[How to complete this task]
Which lines of the entries hold the string "moved"? Copy each one.
*** Begin section ***
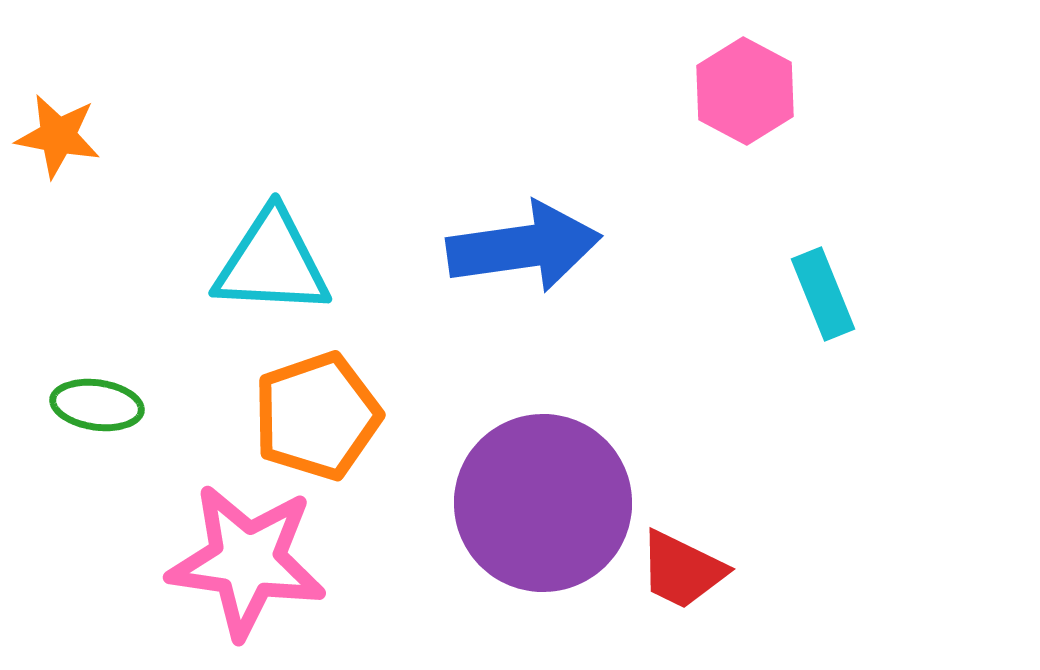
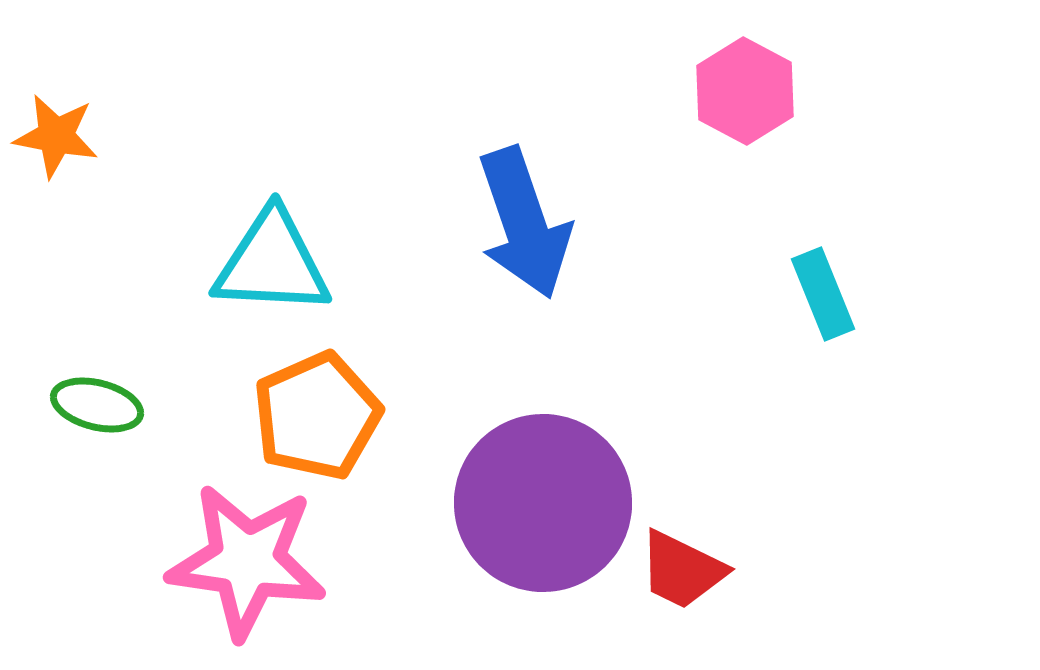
orange star: moved 2 px left
blue arrow: moved 24 px up; rotated 79 degrees clockwise
green ellipse: rotated 6 degrees clockwise
orange pentagon: rotated 5 degrees counterclockwise
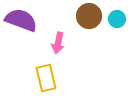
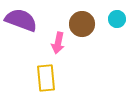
brown circle: moved 7 px left, 8 px down
yellow rectangle: rotated 8 degrees clockwise
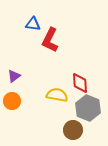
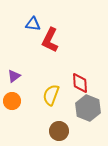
yellow semicircle: moved 6 px left; rotated 80 degrees counterclockwise
brown circle: moved 14 px left, 1 px down
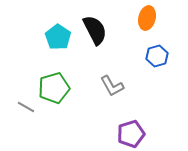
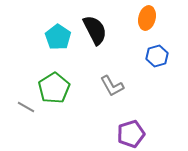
green pentagon: rotated 16 degrees counterclockwise
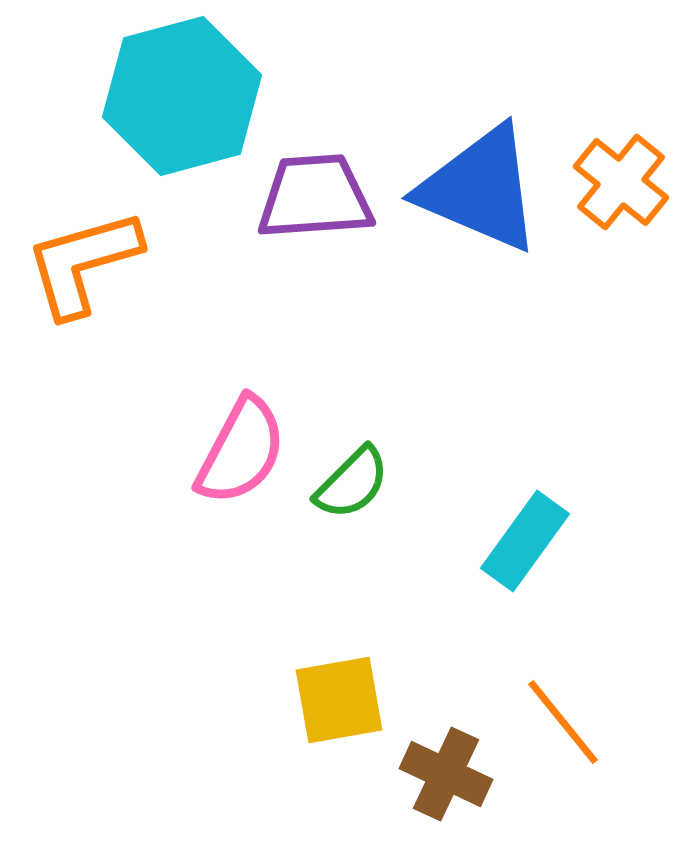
*** End section ***
[Response area]
orange star: moved 2 px left
blue arrow: moved 24 px up; rotated 79 degrees clockwise
brown circle: moved 7 px left, 8 px down
yellow semicircle: moved 6 px left; rotated 80 degrees counterclockwise
brown circle: moved 14 px left, 1 px down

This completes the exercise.